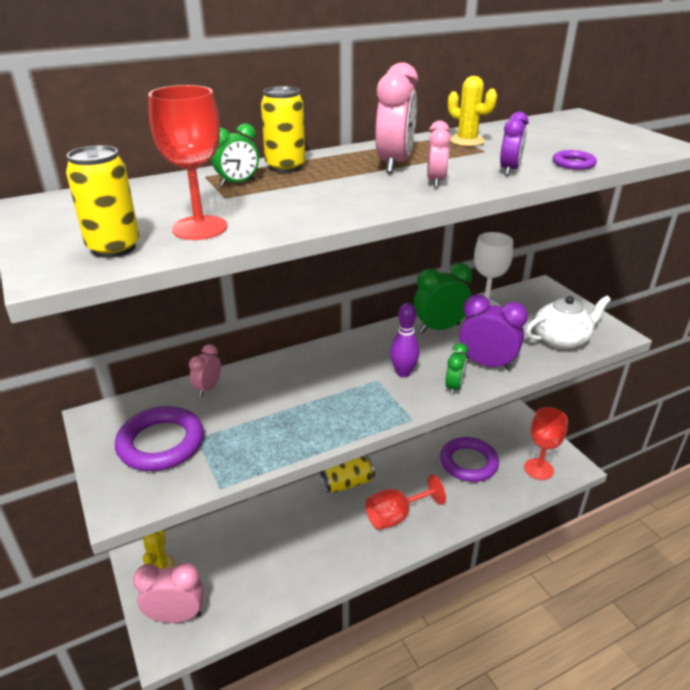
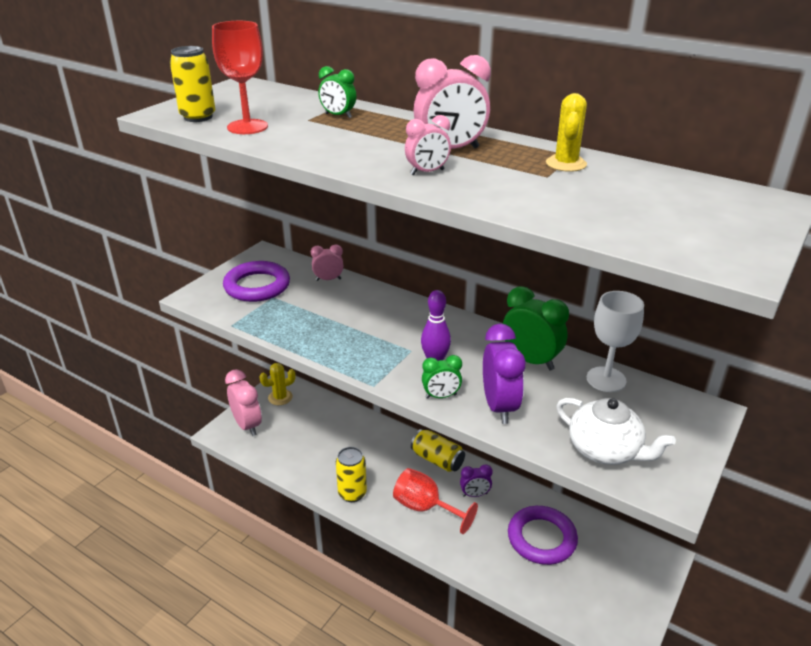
camera: 60 degrees right, 0 degrees up
(285, 167) = (390, 120): yellow can -> yellow can (352, 493)
(509, 170) = (502, 195): purple clock -> purple clock (475, 494)
(538, 469) = (588, 605): red goblet -> none
(573, 163) = (571, 220): purple ring -> none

◆ **Directions**
Search the records above for "purple" and copy every line that has it.

◆ **Answer to this exercise**
(509, 170) = (502, 195): purple clock -> purple clock (475, 494)
(573, 163) = (571, 220): purple ring -> none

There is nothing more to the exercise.